== Segment start ==
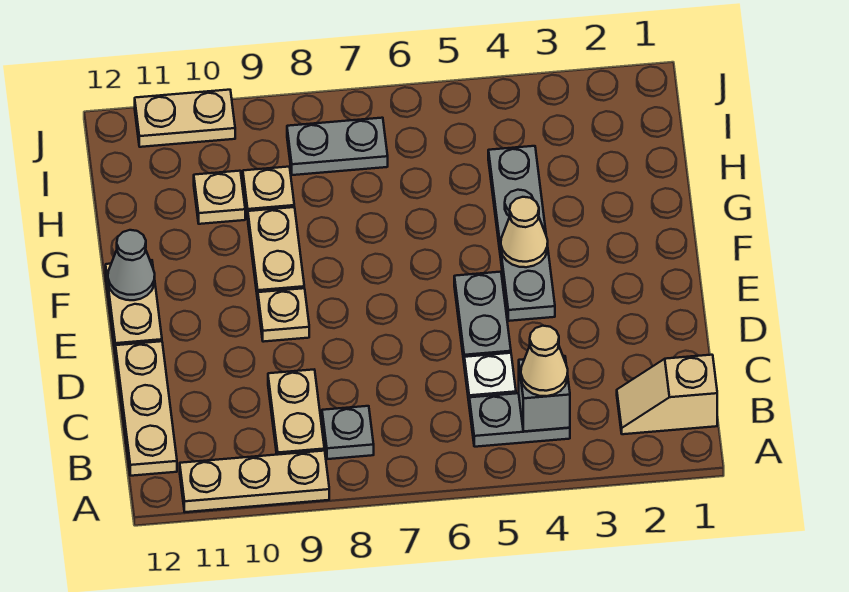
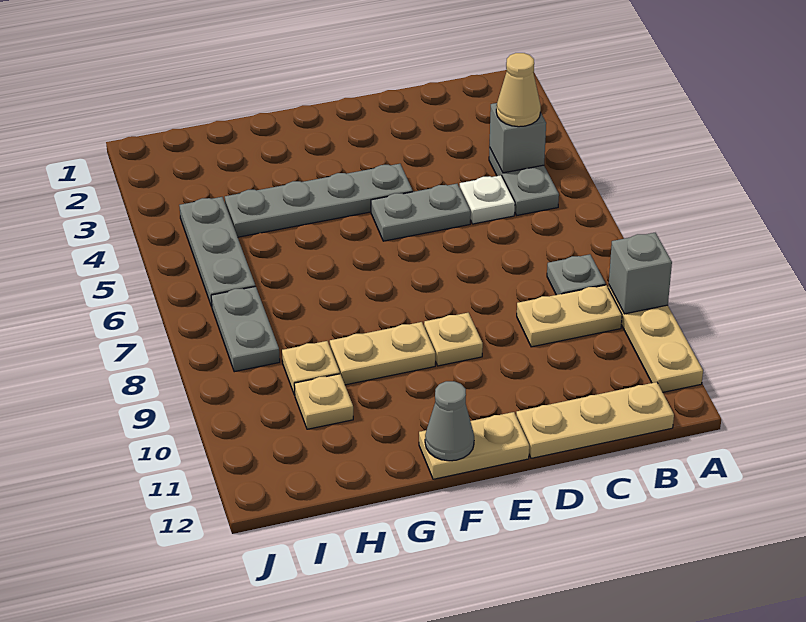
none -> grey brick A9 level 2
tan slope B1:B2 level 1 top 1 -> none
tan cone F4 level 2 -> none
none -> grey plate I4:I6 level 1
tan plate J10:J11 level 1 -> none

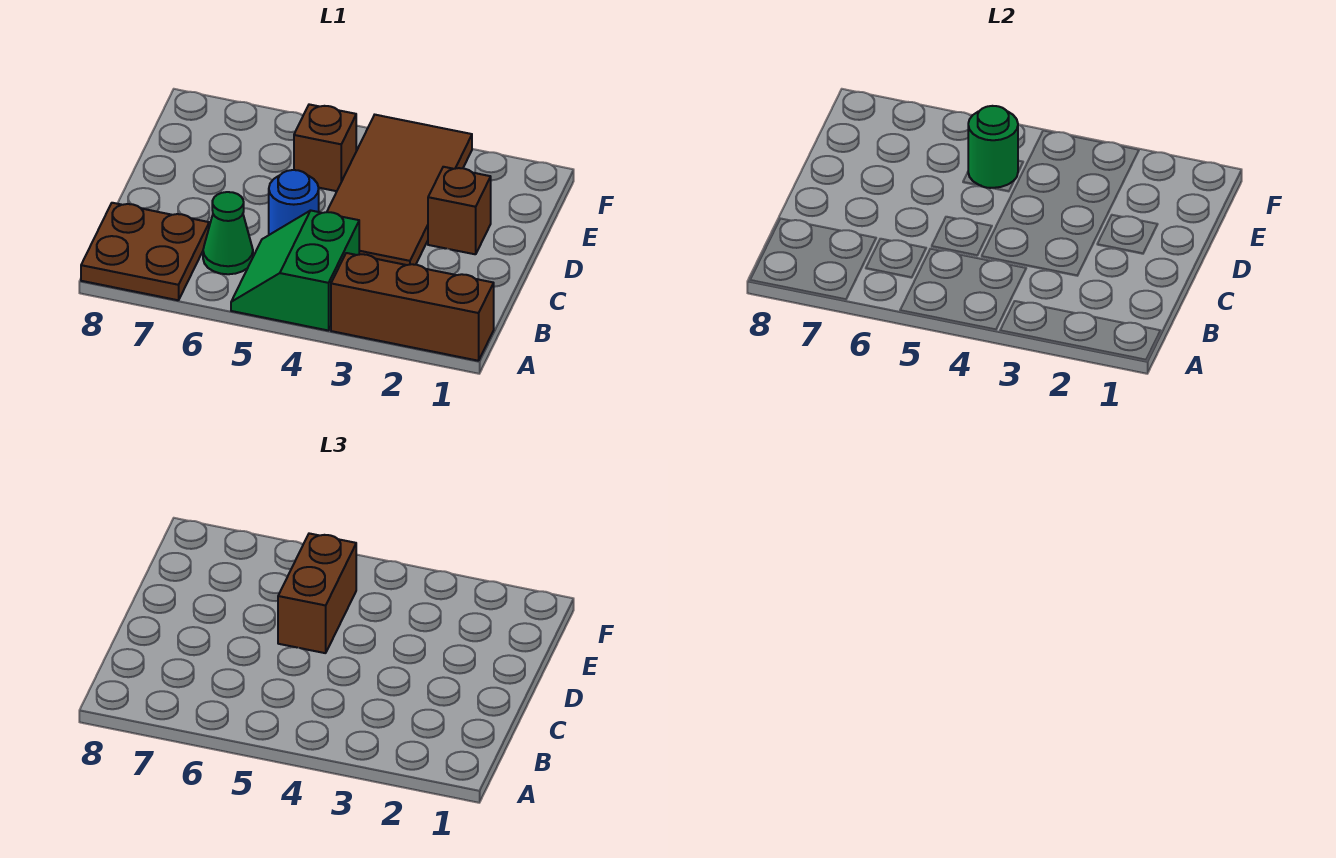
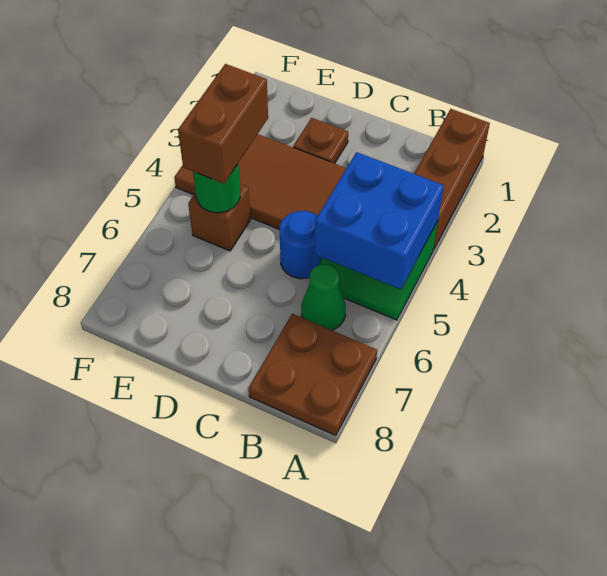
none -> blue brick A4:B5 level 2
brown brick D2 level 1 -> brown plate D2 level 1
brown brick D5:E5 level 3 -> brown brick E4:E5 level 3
== Segment end ==
▸ EXERCISE DIRECTIONS: Restate all of the material above word for word, excluding the pictures.

▸ RESPONSE BOX:
none -> grey brick A9 level 2
tan slope B1:B2 level 1 top 1 -> none
tan cone F4 level 2 -> none
none -> grey plate I4:I6 level 1
tan plate J10:J11 level 1 -> none

none -> blue brick A4:B5 level 2
brown brick D2 level 1 -> brown plate D2 level 1
brown brick D5:E5 level 3 -> brown brick E4:E5 level 3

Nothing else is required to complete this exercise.